Task description:
With the pictures omitted, set down exactly the lines from the one that contains "yellow plate D3:D4" through the last line of the data.

Supplied information: Begin

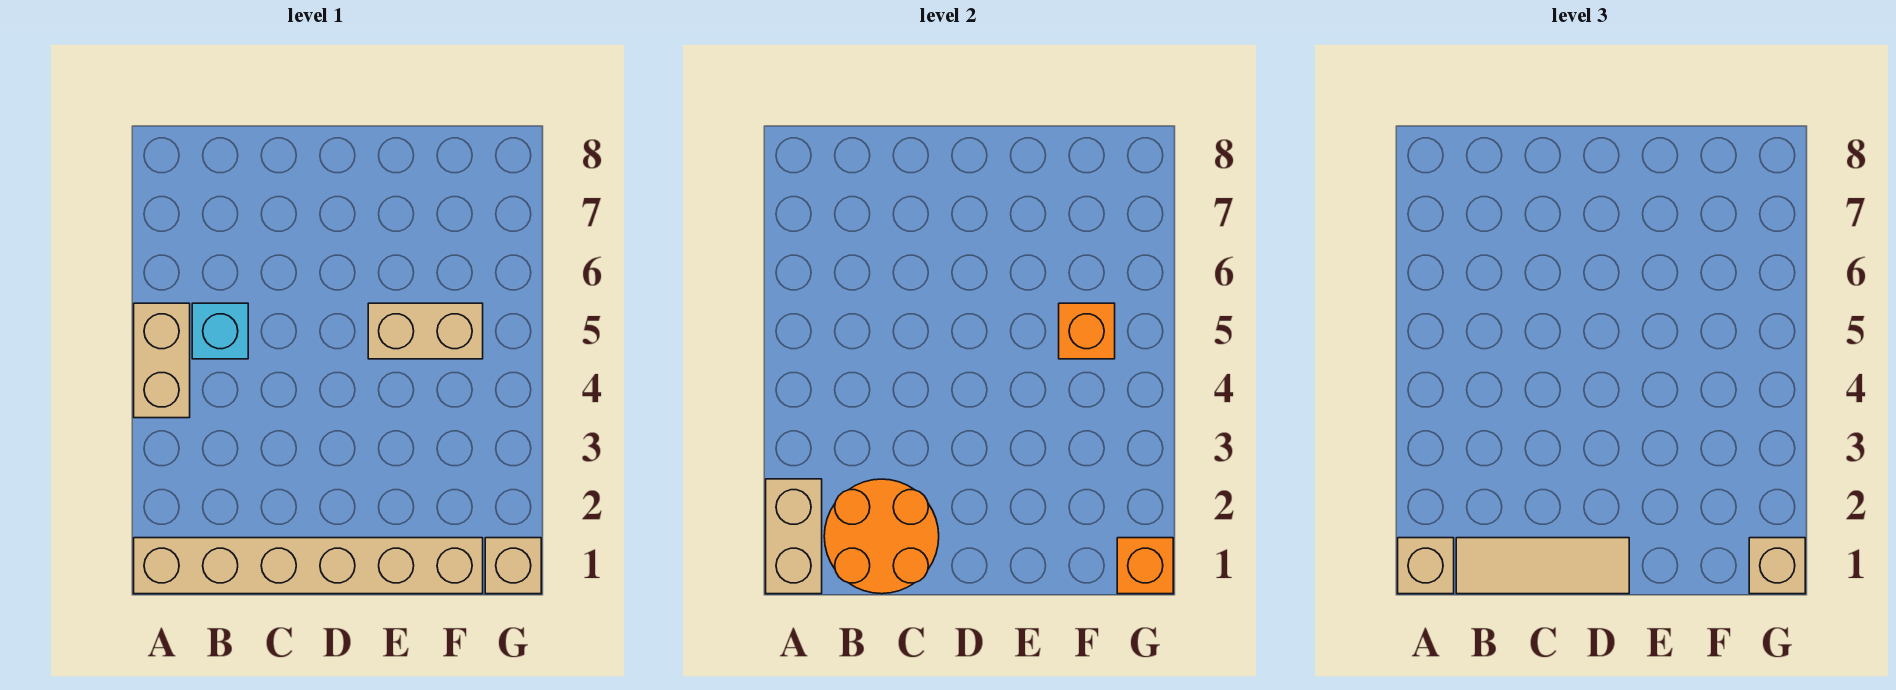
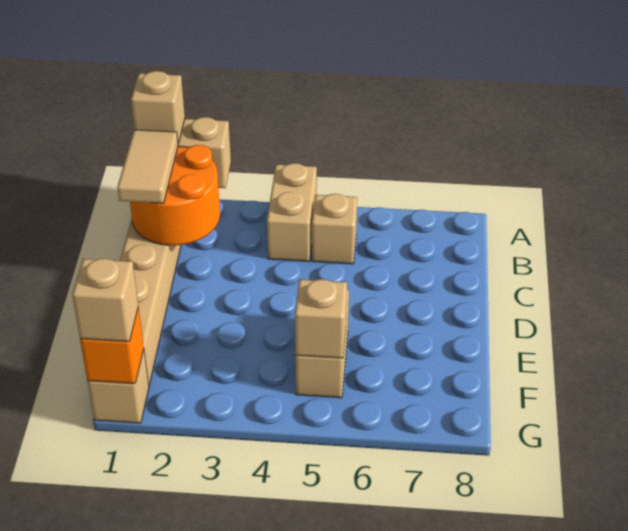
tan brick A4:A5 level 1 -> tan brick A4:B4 level 1
tan tile B1:D1 level 3 -> tan tile B1:C1 level 3
cyan brick B5 level 1 -> tan brick B5 level 1
orange brick F5 level 2 -> tan brick F5 level 2

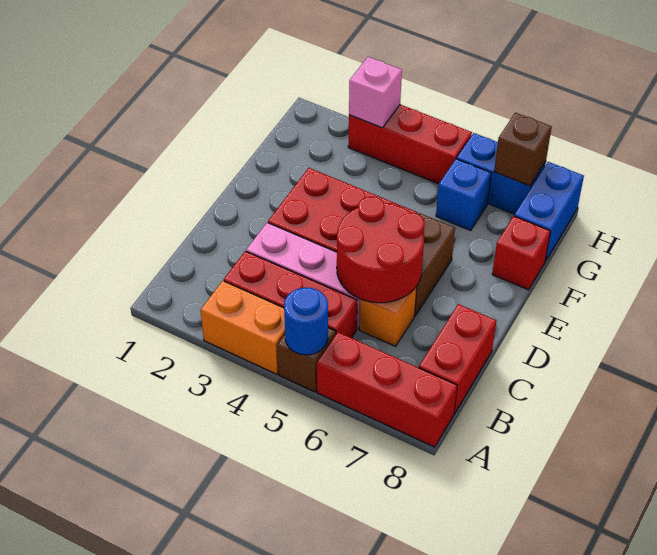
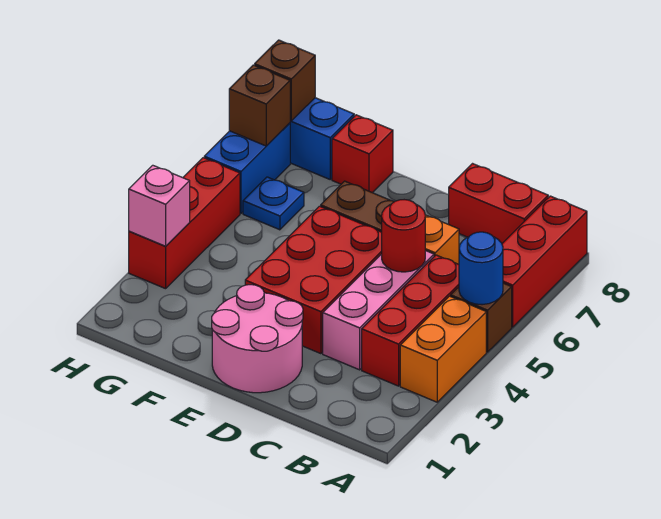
red round brick C5:D6 level 2 -> red round brick C5 level 2
none -> pink round brick D1:E2 level 1
blue brick G6 level 1 -> blue plate G6 level 1
none -> brown brick H8 level 2

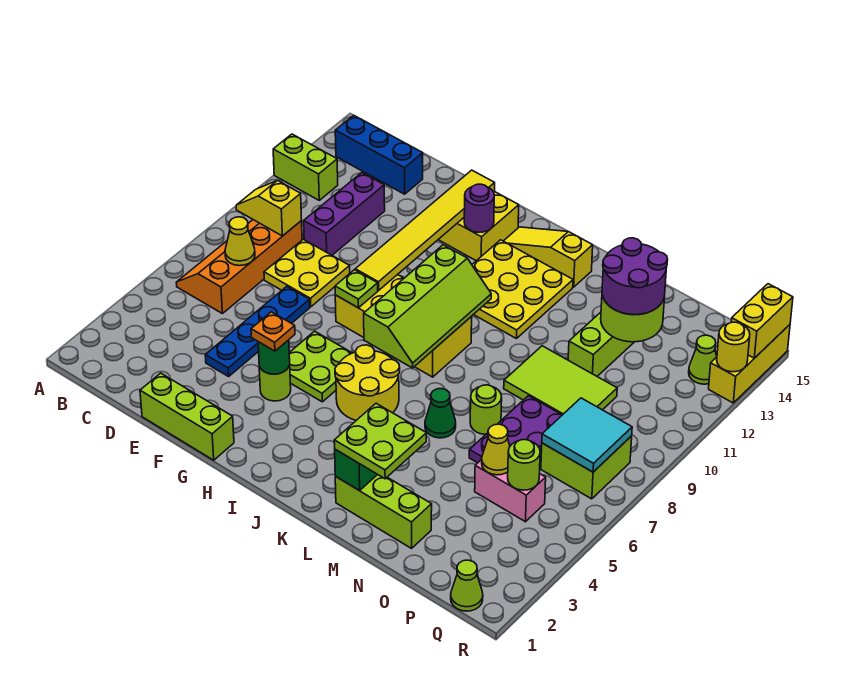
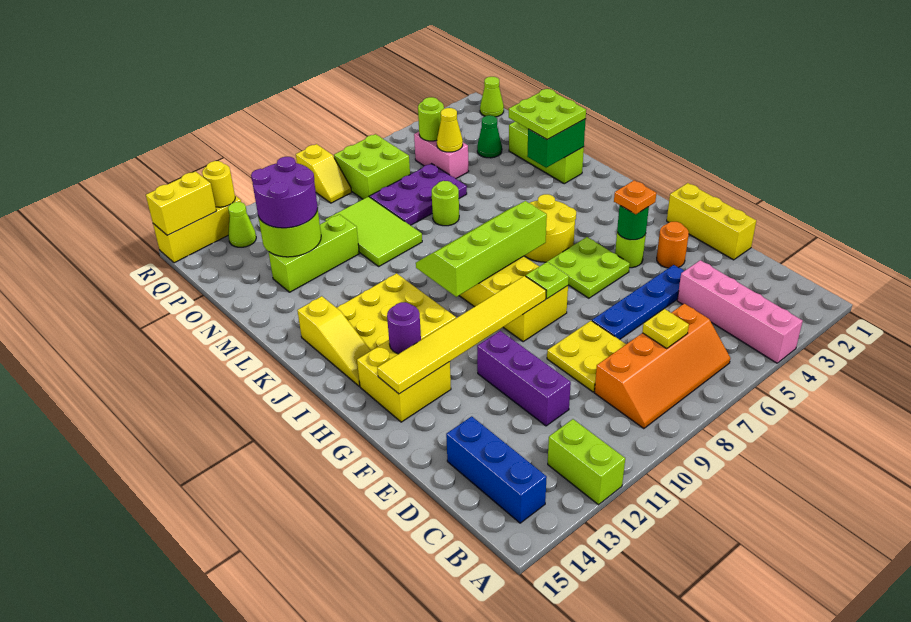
none -> pink brick A4:D4 level 1
yellow slope B9:C9 level 2 top C -> yellow slope Q9:R9 level 1 top R
yellow cone C7 level 2 -> yellow plate C7 level 2
purple brick D10:D12 level 1 -> purple brick D11:F11 level 1
lime brick E1:G1 level 1 -> yellow brick E1:G1 level 1
none -> orange round brick F3 level 1
green cone L6 level 1 -> green cone O3 level 1
cyan tile P7:Q8 level 2 -> none

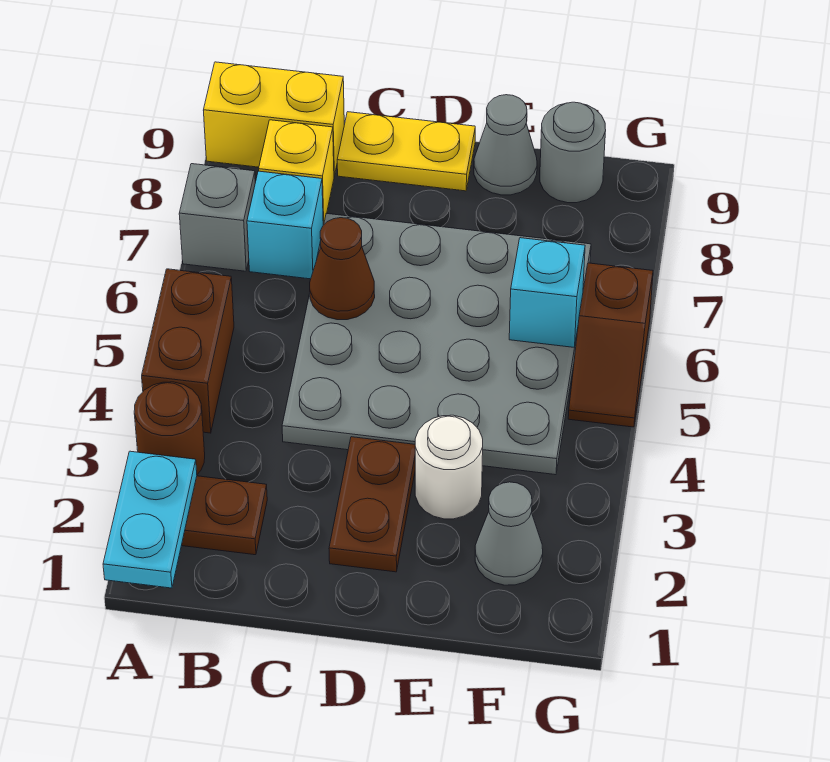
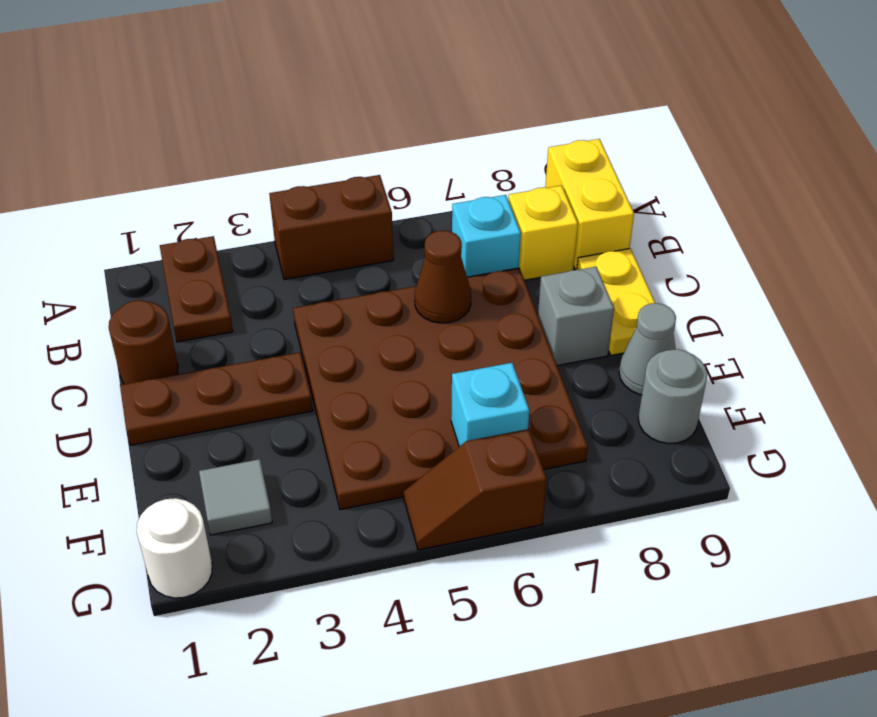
cyan plate A1:A2 level 2 -> none
brown round brick A3 level 1 -> brown round brick C1 level 1
grey brick A7 level 1 -> grey brick D8 level 1
grey plate C4:F7 level 1 -> brown plate C4:F7 level 1
brown plate D2:D3 level 1 -> brown plate D1:D3 level 1
white round brick E3 level 1 -> white round brick G1 level 1
grey cone F2 level 1 -> grey tile F2 level 1

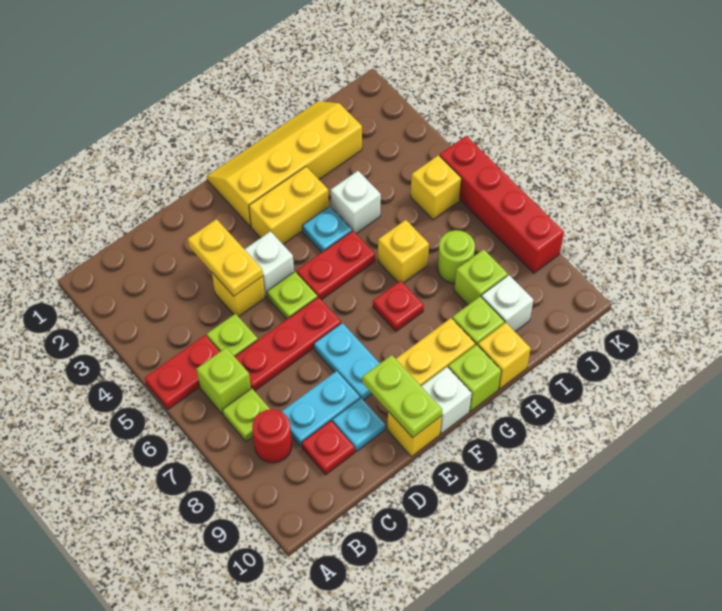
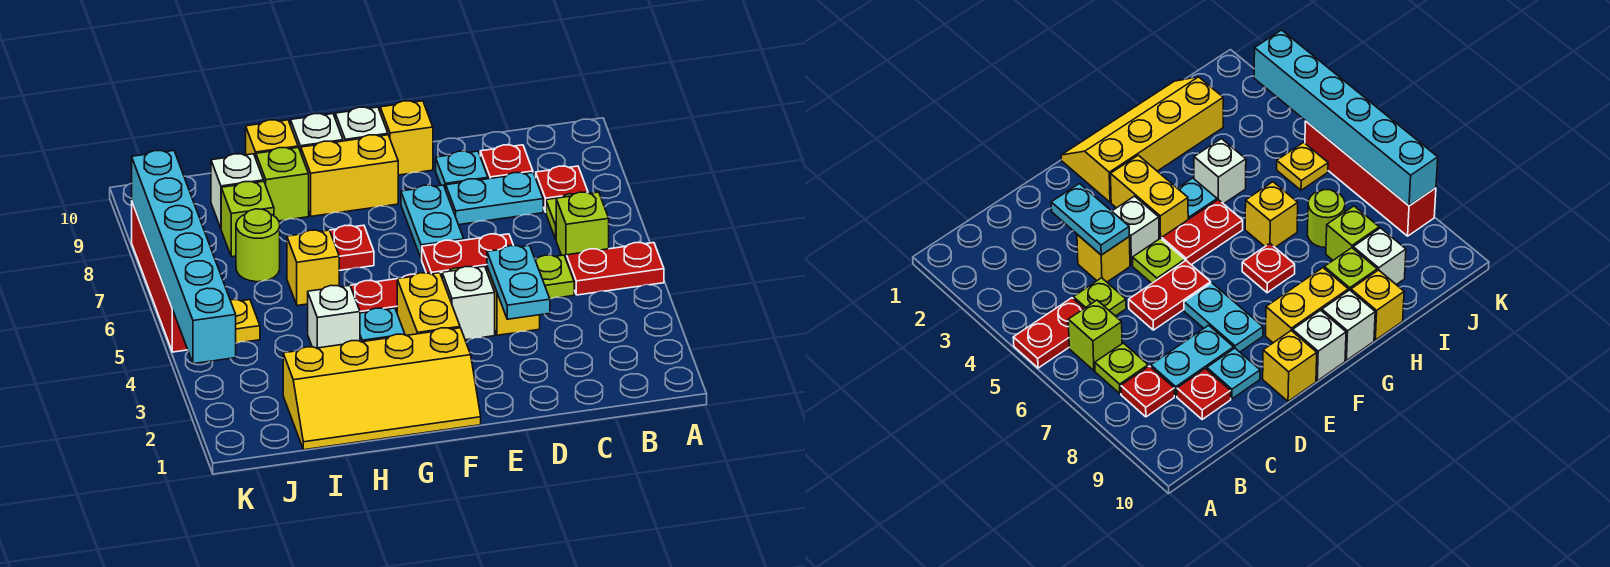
red round brick B8 level 1 -> red plate B8 level 1
red plate C6:E6 level 1 -> red plate D6:E6 level 1
yellow plate D3:D4 level 2 -> cyan plate D3:D4 level 2
lime plate E9:E10 level 2 -> none
yellow brick F3:G3 level 1 -> yellow brick F3:F4 level 1
lime brick G10 level 1 -> white brick G10 level 1
yellow brick J5 level 1 -> yellow plate J5 level 1
none -> cyan brick K3:K8 level 2

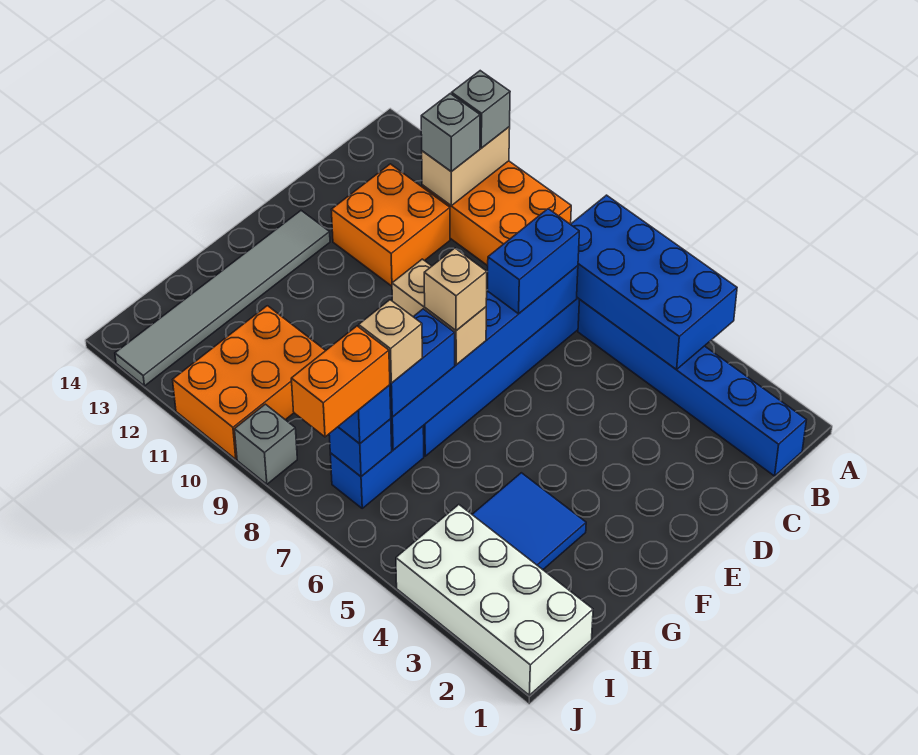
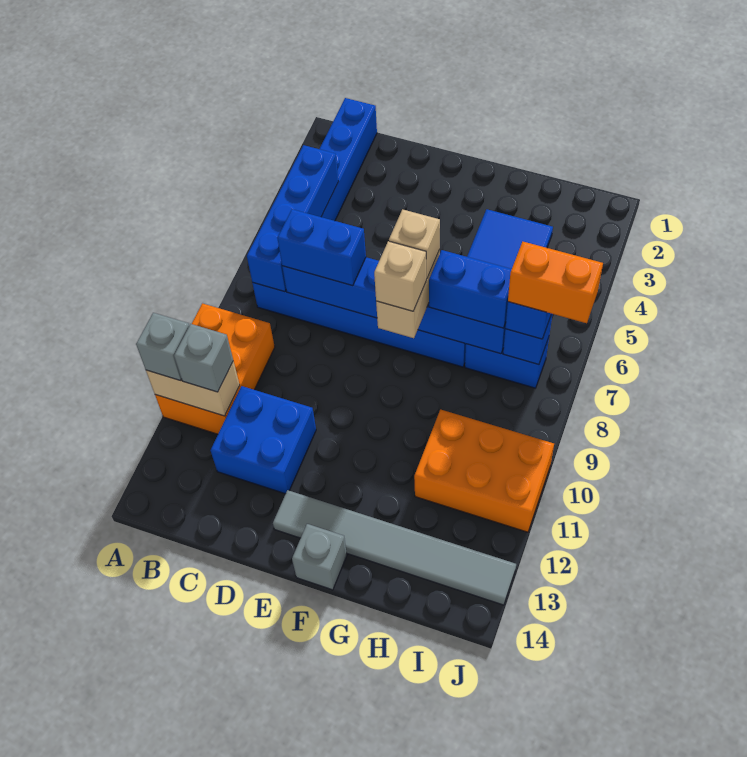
blue brick A4:B7 level 2 -> blue brick B4:B7 level 2
orange brick C11:D12 level 1 -> blue brick C11:D12 level 1
tan brick H7 level 4 -> tan brick F8 level 4
white brick I1:J4 level 1 -> none
grey brick J9 level 1 -> grey brick F14 level 1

Supplied information: End

Output:
yellow plate D3:D4 level 2 -> cyan plate D3:D4 level 2
lime plate E9:E10 level 2 -> none
yellow brick F3:G3 level 1 -> yellow brick F3:F4 level 1
lime brick G10 level 1 -> white brick G10 level 1
yellow brick J5 level 1 -> yellow plate J5 level 1
none -> cyan brick K3:K8 level 2

blue brick A4:B7 level 2 -> blue brick B4:B7 level 2
orange brick C11:D12 level 1 -> blue brick C11:D12 level 1
tan brick H7 level 4 -> tan brick F8 level 4
white brick I1:J4 level 1 -> none
grey brick J9 level 1 -> grey brick F14 level 1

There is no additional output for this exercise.